Geometric object motion data
● ● ●
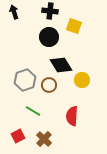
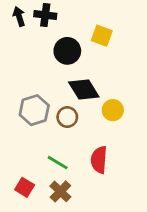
black cross: (50, 11) -> (45, 15), moved
green line: (33, 111) -> (58, 163), moved
red square: (18, 136) -> (25, 187), turned -32

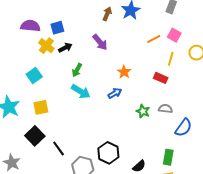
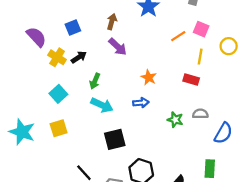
brown arrow: (107, 14) -> (112, 22), moved
purple semicircle: (30, 26) -> (36, 37), turned 48
blue square: (57, 28) -> (73, 28), moved
cyan square: (34, 75) -> (58, 94), moved
blue arrow: (115, 93) -> (141, 103), turned 32
black square: (35, 136) -> (115, 139), moved, turned 36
● ● ●
Description of the task. Could you say how many lines in the data above contain "moved"? Reply with the number alone.

Expected answer. 6